(Spatial object tracking data)
◆ ◆ ◆ ◆

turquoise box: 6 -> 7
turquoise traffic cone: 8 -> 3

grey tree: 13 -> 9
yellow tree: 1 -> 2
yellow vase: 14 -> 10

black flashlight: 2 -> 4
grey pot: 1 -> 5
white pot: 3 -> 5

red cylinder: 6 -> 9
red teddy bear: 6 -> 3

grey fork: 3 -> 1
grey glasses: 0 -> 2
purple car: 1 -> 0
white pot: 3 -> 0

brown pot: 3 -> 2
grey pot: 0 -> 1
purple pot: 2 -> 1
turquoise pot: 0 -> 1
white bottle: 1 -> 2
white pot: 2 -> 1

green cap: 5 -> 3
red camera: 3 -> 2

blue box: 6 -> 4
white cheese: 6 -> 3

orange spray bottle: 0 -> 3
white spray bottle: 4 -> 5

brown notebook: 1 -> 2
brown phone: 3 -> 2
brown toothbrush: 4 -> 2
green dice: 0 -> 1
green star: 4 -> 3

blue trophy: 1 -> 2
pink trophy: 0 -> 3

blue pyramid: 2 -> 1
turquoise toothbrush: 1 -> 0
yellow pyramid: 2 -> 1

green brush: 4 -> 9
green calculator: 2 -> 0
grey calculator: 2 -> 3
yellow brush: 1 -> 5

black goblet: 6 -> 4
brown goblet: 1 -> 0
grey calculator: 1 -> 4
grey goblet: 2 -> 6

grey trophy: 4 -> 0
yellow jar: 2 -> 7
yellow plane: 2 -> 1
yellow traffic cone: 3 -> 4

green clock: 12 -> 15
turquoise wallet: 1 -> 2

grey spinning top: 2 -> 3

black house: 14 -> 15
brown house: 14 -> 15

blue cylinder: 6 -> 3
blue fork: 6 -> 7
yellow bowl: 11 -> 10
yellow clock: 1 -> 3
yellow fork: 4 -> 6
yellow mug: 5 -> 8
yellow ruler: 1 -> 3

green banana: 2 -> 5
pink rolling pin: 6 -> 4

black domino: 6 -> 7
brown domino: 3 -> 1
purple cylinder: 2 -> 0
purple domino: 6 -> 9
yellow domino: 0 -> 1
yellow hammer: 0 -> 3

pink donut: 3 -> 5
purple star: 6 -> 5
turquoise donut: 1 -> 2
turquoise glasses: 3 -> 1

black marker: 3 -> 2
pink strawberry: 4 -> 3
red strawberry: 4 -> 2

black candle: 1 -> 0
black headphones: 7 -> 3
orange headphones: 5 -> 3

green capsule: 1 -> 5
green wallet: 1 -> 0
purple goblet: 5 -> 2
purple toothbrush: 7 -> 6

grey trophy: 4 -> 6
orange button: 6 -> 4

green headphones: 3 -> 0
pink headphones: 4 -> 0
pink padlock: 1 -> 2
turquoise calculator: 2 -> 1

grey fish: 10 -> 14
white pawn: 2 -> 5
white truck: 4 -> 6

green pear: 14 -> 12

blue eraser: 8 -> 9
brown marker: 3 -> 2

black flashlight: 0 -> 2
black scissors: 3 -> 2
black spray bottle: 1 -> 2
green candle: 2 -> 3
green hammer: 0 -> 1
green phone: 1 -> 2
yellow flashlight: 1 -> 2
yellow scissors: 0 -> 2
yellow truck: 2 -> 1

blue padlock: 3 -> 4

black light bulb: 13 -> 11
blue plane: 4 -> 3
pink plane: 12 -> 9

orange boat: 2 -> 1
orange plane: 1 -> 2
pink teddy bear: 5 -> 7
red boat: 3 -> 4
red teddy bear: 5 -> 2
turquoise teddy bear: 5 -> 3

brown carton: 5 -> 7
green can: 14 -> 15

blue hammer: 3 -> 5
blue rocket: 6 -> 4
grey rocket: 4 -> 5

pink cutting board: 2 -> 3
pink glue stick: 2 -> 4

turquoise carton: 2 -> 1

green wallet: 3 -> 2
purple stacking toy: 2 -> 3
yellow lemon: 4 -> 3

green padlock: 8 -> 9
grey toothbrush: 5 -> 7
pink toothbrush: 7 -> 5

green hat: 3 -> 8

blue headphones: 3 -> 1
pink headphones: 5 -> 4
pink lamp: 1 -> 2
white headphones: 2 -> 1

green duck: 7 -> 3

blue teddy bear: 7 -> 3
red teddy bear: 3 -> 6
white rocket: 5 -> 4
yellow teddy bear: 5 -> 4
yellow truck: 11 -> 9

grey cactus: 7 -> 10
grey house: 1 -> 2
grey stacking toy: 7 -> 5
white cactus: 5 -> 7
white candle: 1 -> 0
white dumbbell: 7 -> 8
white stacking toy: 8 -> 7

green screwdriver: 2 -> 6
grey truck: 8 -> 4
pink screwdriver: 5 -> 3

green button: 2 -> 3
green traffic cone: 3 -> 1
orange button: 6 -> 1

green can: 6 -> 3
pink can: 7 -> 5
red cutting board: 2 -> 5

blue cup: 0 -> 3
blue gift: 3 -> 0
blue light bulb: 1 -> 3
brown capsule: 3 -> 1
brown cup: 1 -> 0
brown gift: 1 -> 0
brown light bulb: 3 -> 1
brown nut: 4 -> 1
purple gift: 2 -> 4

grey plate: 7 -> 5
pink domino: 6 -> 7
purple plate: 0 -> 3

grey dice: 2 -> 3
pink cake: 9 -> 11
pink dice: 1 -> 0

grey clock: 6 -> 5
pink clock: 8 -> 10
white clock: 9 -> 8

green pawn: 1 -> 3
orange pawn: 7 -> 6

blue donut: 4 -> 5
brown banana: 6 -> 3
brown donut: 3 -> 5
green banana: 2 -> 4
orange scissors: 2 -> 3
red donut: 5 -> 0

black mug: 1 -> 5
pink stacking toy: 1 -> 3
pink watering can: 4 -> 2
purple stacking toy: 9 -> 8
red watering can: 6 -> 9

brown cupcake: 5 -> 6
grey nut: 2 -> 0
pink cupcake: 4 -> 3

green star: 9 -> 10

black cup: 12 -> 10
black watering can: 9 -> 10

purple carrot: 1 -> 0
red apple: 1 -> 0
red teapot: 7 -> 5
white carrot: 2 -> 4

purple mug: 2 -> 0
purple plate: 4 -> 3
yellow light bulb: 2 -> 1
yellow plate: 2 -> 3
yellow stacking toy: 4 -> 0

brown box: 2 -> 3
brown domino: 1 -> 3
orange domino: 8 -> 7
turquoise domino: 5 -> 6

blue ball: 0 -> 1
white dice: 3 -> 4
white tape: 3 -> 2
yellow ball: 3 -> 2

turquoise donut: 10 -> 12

◆ ◆ ◆ ◆

Problem to work on => Retype all of the data shown above, word for word.

Your solution =>
turquoise box: 6 -> 7
turquoise traffic cone: 8 -> 3

grey tree: 13 -> 9
yellow tree: 1 -> 2
yellow vase: 14 -> 10

black flashlight: 2 -> 4
grey pot: 1 -> 5
white pot: 3 -> 5

red cylinder: 6 -> 9
red teddy bear: 6 -> 3

grey fork: 3 -> 1
grey glasses: 0 -> 2
purple car: 1 -> 0
white pot: 3 -> 0

brown pot: 3 -> 2
grey pot: 0 -> 1
purple pot: 2 -> 1
turquoise pot: 0 -> 1
white bottle: 1 -> 2
white pot: 2 -> 1

green cap: 5 -> 3
red camera: 3 -> 2

blue box: 6 -> 4
white cheese: 6 -> 3

orange spray bottle: 0 -> 3
white spray bottle: 4 -> 5

brown notebook: 1 -> 2
brown phone: 3 -> 2
brown toothbrush: 4 -> 2
green dice: 0 -> 1
green star: 4 -> 3

blue trophy: 1 -> 2
pink trophy: 0 -> 3

blue pyramid: 2 -> 1
turquoise toothbrush: 1 -> 0
yellow pyramid: 2 -> 1

green brush: 4 -> 9
green calculator: 2 -> 0
grey calculator: 2 -> 3
yellow brush: 1 -> 5

black goblet: 6 -> 4
brown goblet: 1 -> 0
grey calculator: 1 -> 4
grey goblet: 2 -> 6

grey trophy: 4 -> 0
yellow jar: 2 -> 7
yellow plane: 2 -> 1
yellow traffic cone: 3 -> 4

green clock: 12 -> 15
turquoise wallet: 1 -> 2

grey spinning top: 2 -> 3

black house: 14 -> 15
brown house: 14 -> 15

blue cylinder: 6 -> 3
blue fork: 6 -> 7
yellow bowl: 11 -> 10
yellow clock: 1 -> 3
yellow fork: 4 -> 6
yellow mug: 5 -> 8
yellow ruler: 1 -> 3

green banana: 2 -> 5
pink rolling pin: 6 -> 4

black domino: 6 -> 7
brown domino: 3 -> 1
purple cylinder: 2 -> 0
purple domino: 6 -> 9
yellow domino: 0 -> 1
yellow hammer: 0 -> 3

pink donut: 3 -> 5
purple star: 6 -> 5
turquoise donut: 1 -> 2
turquoise glasses: 3 -> 1

black marker: 3 -> 2
pink strawberry: 4 -> 3
red strawberry: 4 -> 2

black candle: 1 -> 0
black headphones: 7 -> 3
orange headphones: 5 -> 3

green capsule: 1 -> 5
green wallet: 1 -> 0
purple goblet: 5 -> 2
purple toothbrush: 7 -> 6

grey trophy: 4 -> 6
orange button: 6 -> 4

green headphones: 3 -> 0
pink headphones: 4 -> 0
pink padlock: 1 -> 2
turquoise calculator: 2 -> 1

grey fish: 10 -> 14
white pawn: 2 -> 5
white truck: 4 -> 6

green pear: 14 -> 12

blue eraser: 8 -> 9
brown marker: 3 -> 2

black flashlight: 0 -> 2
black scissors: 3 -> 2
black spray bottle: 1 -> 2
green candle: 2 -> 3
green hammer: 0 -> 1
green phone: 1 -> 2
yellow flashlight: 1 -> 2
yellow scissors: 0 -> 2
yellow truck: 2 -> 1

blue padlock: 3 -> 4

black light bulb: 13 -> 11
blue plane: 4 -> 3
pink plane: 12 -> 9

orange boat: 2 -> 1
orange plane: 1 -> 2
pink teddy bear: 5 -> 7
red boat: 3 -> 4
red teddy bear: 5 -> 2
turquoise teddy bear: 5 -> 3

brown carton: 5 -> 7
green can: 14 -> 15

blue hammer: 3 -> 5
blue rocket: 6 -> 4
grey rocket: 4 -> 5

pink cutting board: 2 -> 3
pink glue stick: 2 -> 4

turquoise carton: 2 -> 1

green wallet: 3 -> 2
purple stacking toy: 2 -> 3
yellow lemon: 4 -> 3

green padlock: 8 -> 9
grey toothbrush: 5 -> 7
pink toothbrush: 7 -> 5

green hat: 3 -> 8

blue headphones: 3 -> 1
pink headphones: 5 -> 4
pink lamp: 1 -> 2
white headphones: 2 -> 1

green duck: 7 -> 3

blue teddy bear: 7 -> 3
red teddy bear: 3 -> 6
white rocket: 5 -> 4
yellow teddy bear: 5 -> 4
yellow truck: 11 -> 9

grey cactus: 7 -> 10
grey house: 1 -> 2
grey stacking toy: 7 -> 5
white cactus: 5 -> 7
white candle: 1 -> 0
white dumbbell: 7 -> 8
white stacking toy: 8 -> 7

green screwdriver: 2 -> 6
grey truck: 8 -> 4
pink screwdriver: 5 -> 3

green button: 2 -> 3
green traffic cone: 3 -> 1
orange button: 6 -> 1

green can: 6 -> 3
pink can: 7 -> 5
red cutting board: 2 -> 5

blue cup: 0 -> 3
blue gift: 3 -> 0
blue light bulb: 1 -> 3
brown capsule: 3 -> 1
brown cup: 1 -> 0
brown gift: 1 -> 0
brown light bulb: 3 -> 1
brown nut: 4 -> 1
purple gift: 2 -> 4

grey plate: 7 -> 5
pink domino: 6 -> 7
purple plate: 0 -> 3

grey dice: 2 -> 3
pink cake: 9 -> 11
pink dice: 1 -> 0

grey clock: 6 -> 5
pink clock: 8 -> 10
white clock: 9 -> 8

green pawn: 1 -> 3
orange pawn: 7 -> 6

blue donut: 4 -> 5
brown banana: 6 -> 3
brown donut: 3 -> 5
green banana: 2 -> 4
orange scissors: 2 -> 3
red donut: 5 -> 0

black mug: 1 -> 5
pink stacking toy: 1 -> 3
pink watering can: 4 -> 2
purple stacking toy: 9 -> 8
red watering can: 6 -> 9

brown cupcake: 5 -> 6
grey nut: 2 -> 0
pink cupcake: 4 -> 3

green star: 9 -> 10

black cup: 12 -> 10
black watering can: 9 -> 10

purple carrot: 1 -> 0
red apple: 1 -> 0
red teapot: 7 -> 5
white carrot: 2 -> 4

purple mug: 2 -> 0
purple plate: 4 -> 3
yellow light bulb: 2 -> 1
yellow plate: 2 -> 3
yellow stacking toy: 4 -> 0

brown box: 2 -> 3
brown domino: 1 -> 3
orange domino: 8 -> 7
turquoise domino: 5 -> 6

blue ball: 0 -> 1
white dice: 3 -> 4
white tape: 3 -> 2
yellow ball: 3 -> 2

turquoise donut: 10 -> 12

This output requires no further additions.